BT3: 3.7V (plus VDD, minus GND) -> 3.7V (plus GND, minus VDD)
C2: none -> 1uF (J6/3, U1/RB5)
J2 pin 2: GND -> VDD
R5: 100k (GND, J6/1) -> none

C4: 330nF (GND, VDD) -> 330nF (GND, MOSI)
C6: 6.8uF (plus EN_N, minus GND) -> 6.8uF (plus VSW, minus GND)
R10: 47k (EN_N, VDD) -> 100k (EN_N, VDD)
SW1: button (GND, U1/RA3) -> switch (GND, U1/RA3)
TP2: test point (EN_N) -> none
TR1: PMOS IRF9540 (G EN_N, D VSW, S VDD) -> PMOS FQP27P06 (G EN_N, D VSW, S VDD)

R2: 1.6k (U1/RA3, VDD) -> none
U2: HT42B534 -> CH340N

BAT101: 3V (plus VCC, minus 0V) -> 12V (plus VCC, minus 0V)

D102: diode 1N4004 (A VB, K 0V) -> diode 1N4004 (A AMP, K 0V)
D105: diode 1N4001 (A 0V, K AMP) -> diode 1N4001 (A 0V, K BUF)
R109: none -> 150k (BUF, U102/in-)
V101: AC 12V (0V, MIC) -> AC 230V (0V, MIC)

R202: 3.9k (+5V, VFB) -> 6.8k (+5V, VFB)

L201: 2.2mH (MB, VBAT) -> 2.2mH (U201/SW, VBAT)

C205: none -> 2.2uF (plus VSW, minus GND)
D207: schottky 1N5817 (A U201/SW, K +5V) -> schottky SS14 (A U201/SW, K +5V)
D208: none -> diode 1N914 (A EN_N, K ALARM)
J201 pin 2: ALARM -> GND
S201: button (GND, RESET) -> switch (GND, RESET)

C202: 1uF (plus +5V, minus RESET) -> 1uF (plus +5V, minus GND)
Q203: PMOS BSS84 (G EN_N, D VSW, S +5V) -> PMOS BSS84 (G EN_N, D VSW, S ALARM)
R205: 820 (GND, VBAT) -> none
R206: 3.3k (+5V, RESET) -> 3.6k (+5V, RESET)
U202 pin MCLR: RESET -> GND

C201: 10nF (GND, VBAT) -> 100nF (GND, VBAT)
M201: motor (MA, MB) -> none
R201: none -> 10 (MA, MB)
* * * * *
- Work required -
Throughout the listing above, count the lines where the word "VBAT" appears, then reply with that count and no other words.

- Answer area -
3